[WHAT YOU ARE ASKED TO DO] Reproduce the entries exactly and omit the pictures.

# # # # #

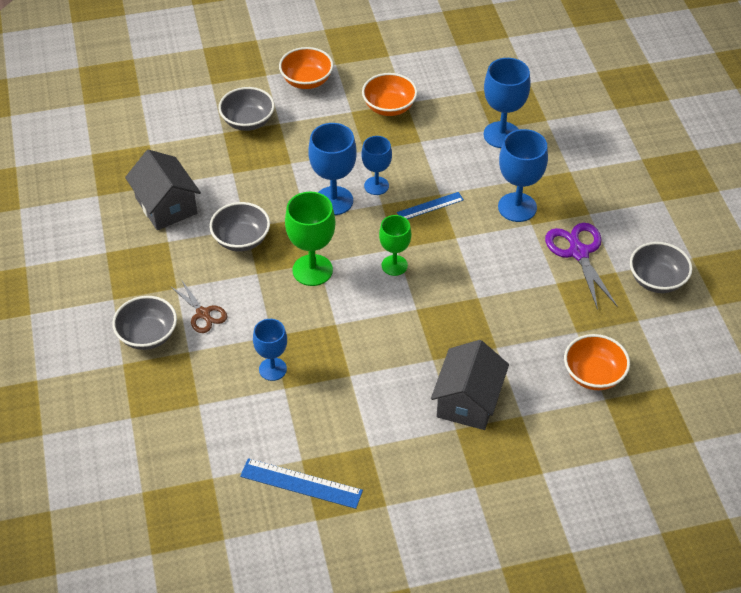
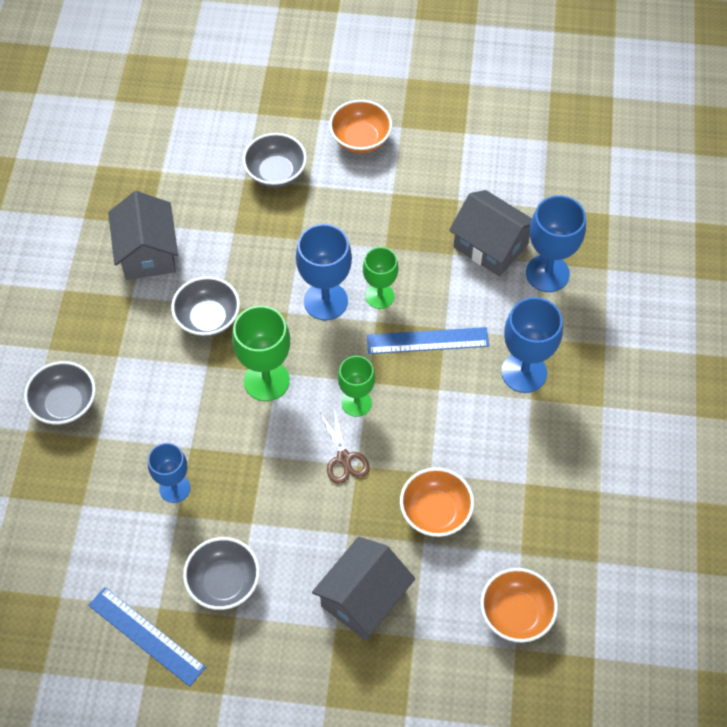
camera: 20 degrees right, 10 degrees up
(203, 313) = (131, 397): brown scissors -> brown scissors (344, 458)
(376, 186) = (379, 296): blue goblet -> green goblet
(389, 107) = (436, 200): orange bowl -> orange bowl (435, 512)
(430, 206) = (427, 340): blue ruler -> blue ruler, size x1.52
(447, 128) = (490, 246): none -> grey house
(578, 252) = (568, 453): purple scissors -> none
(657, 280) = (642, 517): grey bowl -> grey bowl (224, 582)

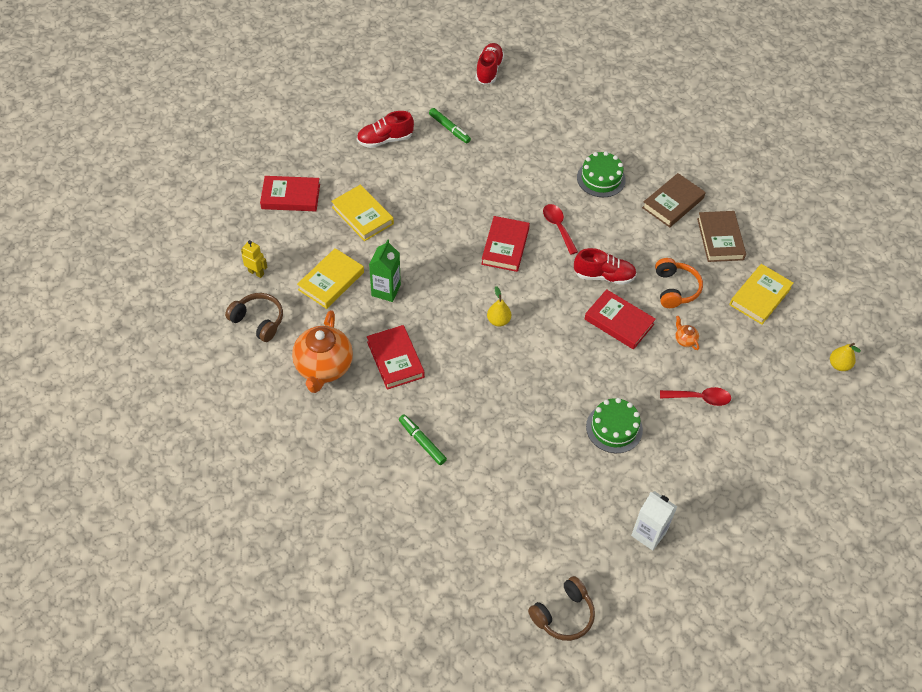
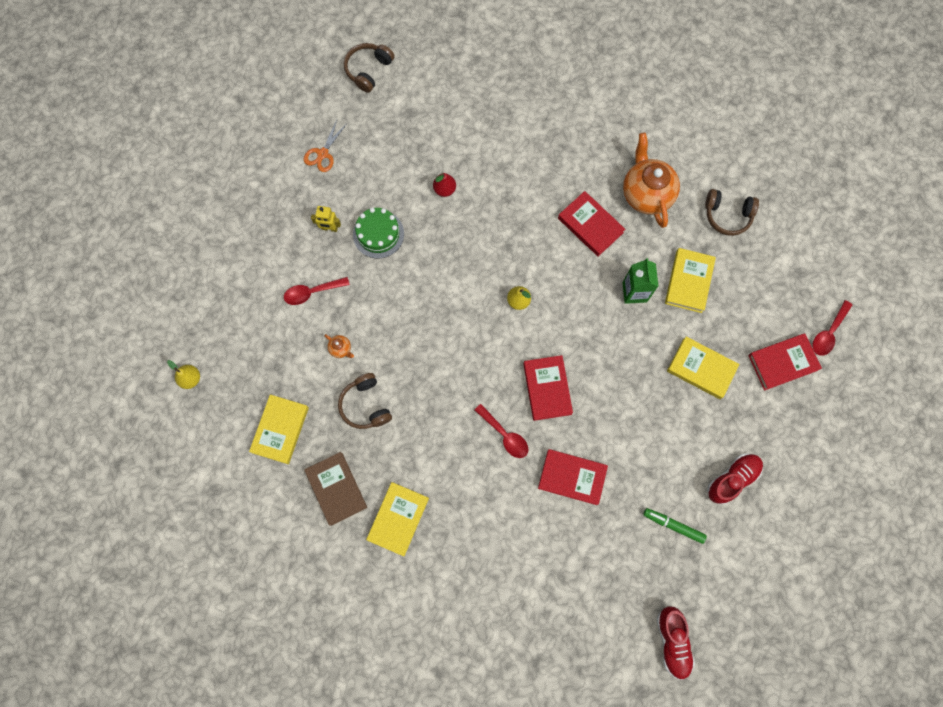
camera: 160 degrees right, 20 degrees up
(236, 203) = (828, 333): none -> red spoon
(256, 272) = (760, 263): yellow robot -> yellow robot (329, 228)
(422, 442) = (532, 160): green marker -> none
(527, 446) = (444, 189): none -> red pear
(601, 178) = (484, 522): green cake -> none
(604, 276) = (439, 392): red shoe -> none
(619, 322) = (408, 344): red book -> red book (572, 477)
(648, 534) = (323, 154): white carton -> orange scissors
(673, 203) = (398, 519): brown book -> yellow book
(675, 289) = (365, 405): orange headphones -> brown headphones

# # # # #

[WRITTEN SOLUTION]
camera: 20 degrees right, 10 degrees up
(203, 313) = (131, 397): brown scissors -> brown scissors (344, 458)
(376, 186) = (379, 296): blue goblet -> green goblet
(389, 107) = (436, 200): orange bowl -> orange bowl (435, 512)
(430, 206) = (427, 340): blue ruler -> blue ruler, size x1.52
(447, 128) = (490, 246): none -> grey house
(578, 252) = (568, 453): purple scissors -> none
(657, 280) = (642, 517): grey bowl -> grey bowl (224, 582)

camera: 160 degrees right, 20 degrees up
(236, 203) = (828, 333): none -> red spoon
(256, 272) = (760, 263): yellow robot -> yellow robot (329, 228)
(422, 442) = (532, 160): green marker -> none
(527, 446) = (444, 189): none -> red pear
(601, 178) = (484, 522): green cake -> none
(604, 276) = (439, 392): red shoe -> none
(619, 322) = (408, 344): red book -> red book (572, 477)
(648, 534) = (323, 154): white carton -> orange scissors
(673, 203) = (398, 519): brown book -> yellow book
(675, 289) = (365, 405): orange headphones -> brown headphones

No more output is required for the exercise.